[Start of Attachment]
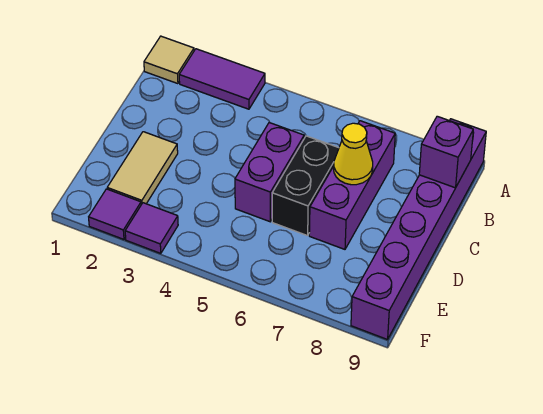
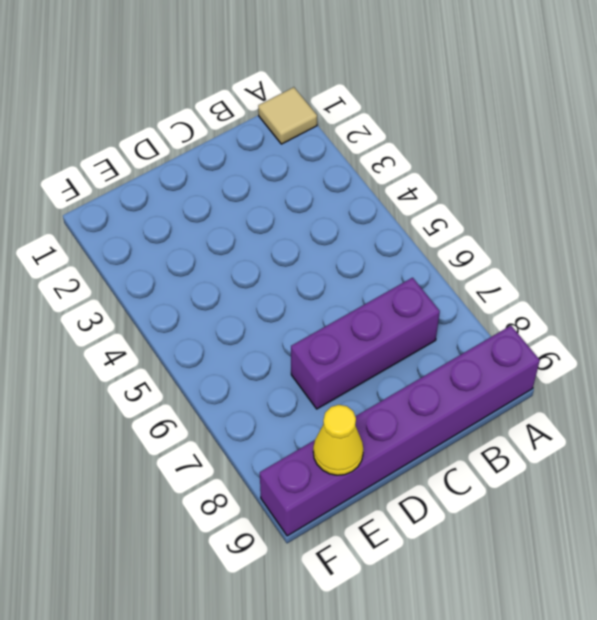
yellow cone E9 level 2 -> yellow cone C7 level 2
none -> purple tile A2:A3 level 1
none -> purple brick C5:D5 level 1

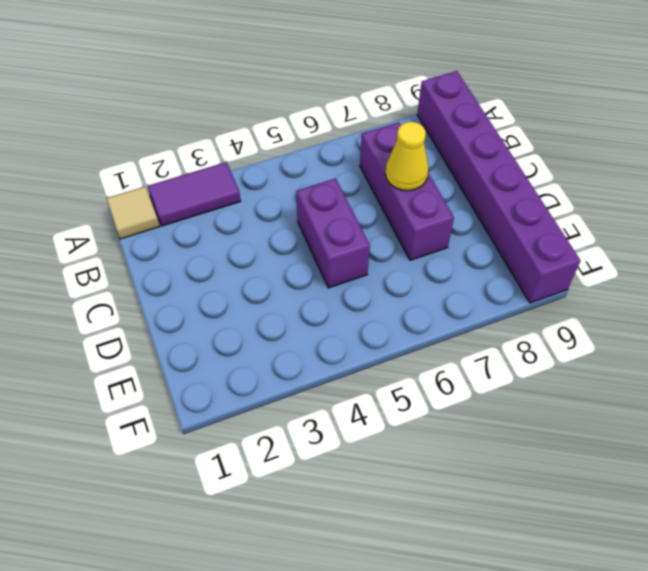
none -> black brick C6:D6 level 1
none -> tan tile D2:E2 level 1

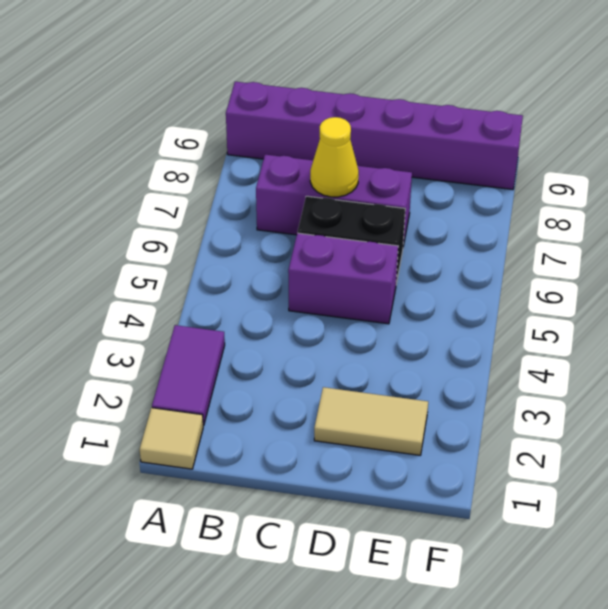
none -> purple tile F2 level 1
none -> purple tile F3 level 1

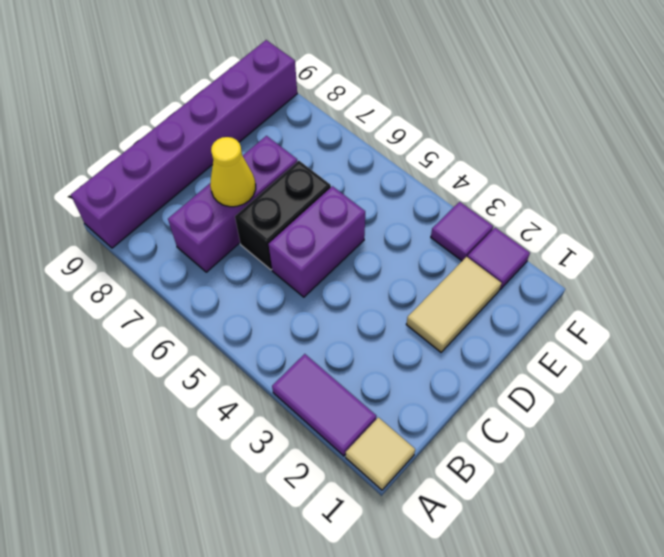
none -> purple brick B9 level 2

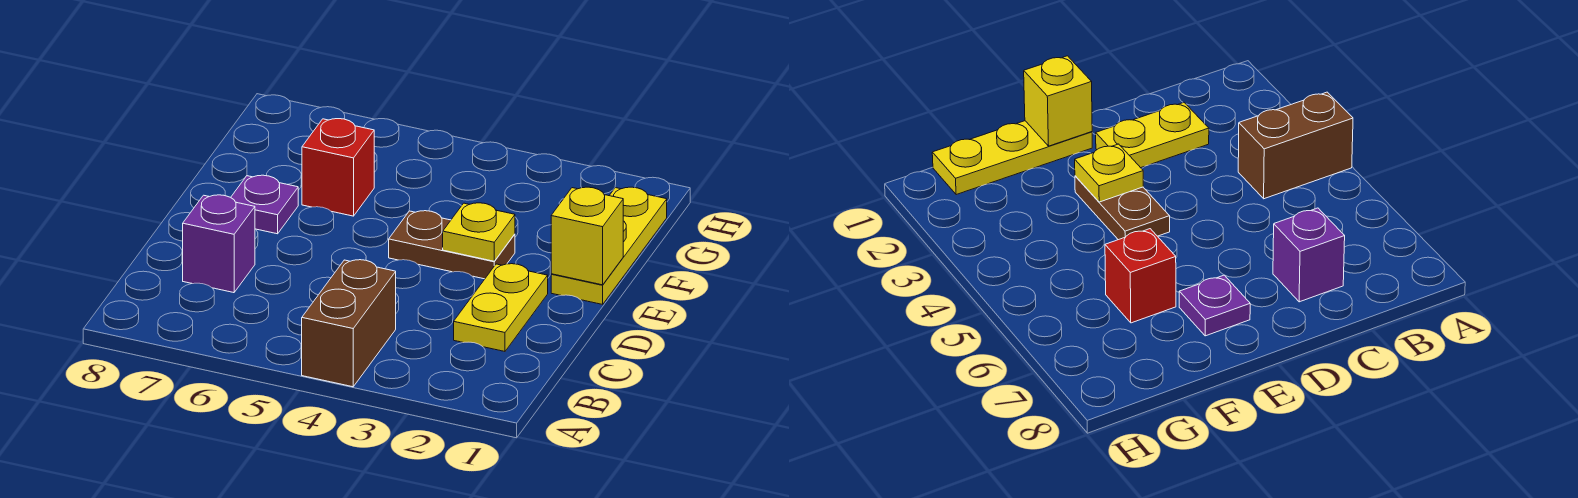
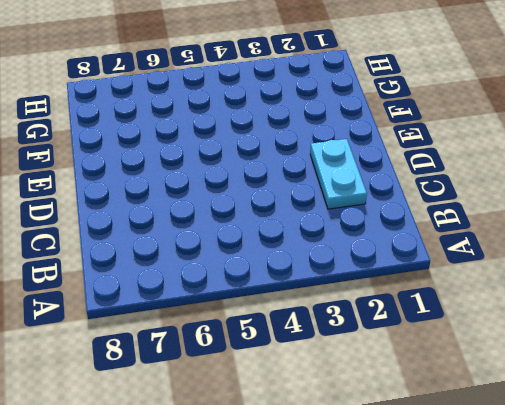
cyan plate C2:D2 level 1 -> yellow plate C2:D2 level 1
none -> brown brick A4:B4 level 1
none -> purple brick C7 level 1

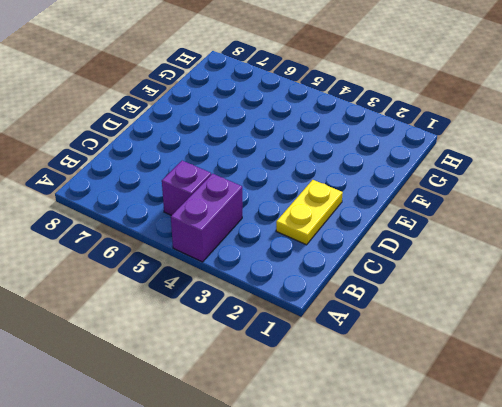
purple brick A4:B4 level 1 -> brown brick A4:B4 level 1
purple brick B5 level 1 -> purple brick C7 level 1
none -> yellow plate E1:G1 level 1
none -> brown plate E3:E4 level 1

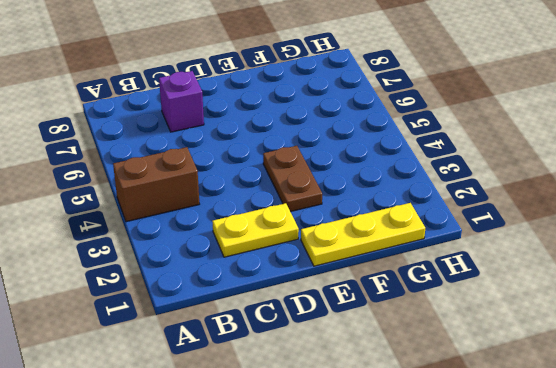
none -> purple plate E7 level 1
none -> red brick F6 level 1

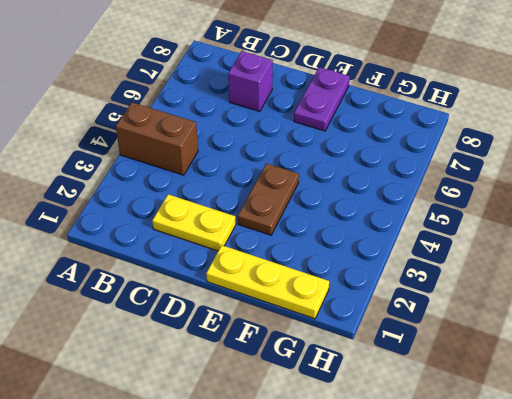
purple plate E7:E8 level 1 -> purple plate E7 level 1
none -> red brick F6 level 1
none -> yellow brick E1 level 2

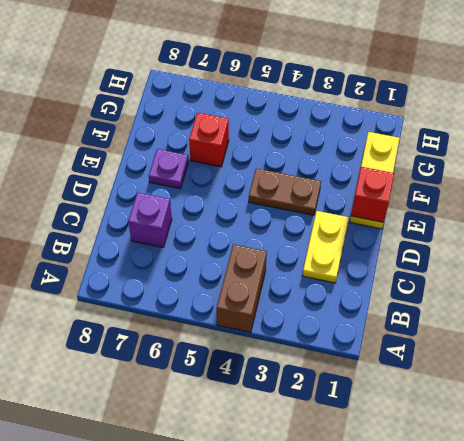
red brick E1 level 2 -> yellow brick E1 level 2
none -> yellow plate E3 level 2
[End of Attachment]
> _Task requirements_: The expected answer is a copy of each line above containing "tile".

> _Your solution_:
none -> purple tile A2:A3 level 1
none -> tan tile D2:E2 level 1
none -> purple tile F2 level 1
none -> purple tile F3 level 1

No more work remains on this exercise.